### Activity
Please print the records below word for word.

### Materials provided
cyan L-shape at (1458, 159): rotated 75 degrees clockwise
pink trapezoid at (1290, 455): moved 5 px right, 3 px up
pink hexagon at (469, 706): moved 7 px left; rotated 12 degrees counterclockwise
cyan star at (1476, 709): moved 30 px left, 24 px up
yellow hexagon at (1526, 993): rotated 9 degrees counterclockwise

### Exercise solution
cyan L-shape at (1458, 159): rotated 75 degrees clockwise
pink trapezoid at (1290, 455): moved 5 px right, 3 px up
pink hexagon at (469, 706): moved 7 px left; rotated 12 degrees counterclockwise
cyan star at (1476, 709): moved 30 px left, 24 px up
yellow hexagon at (1526, 993): rotated 9 degrees counterclockwise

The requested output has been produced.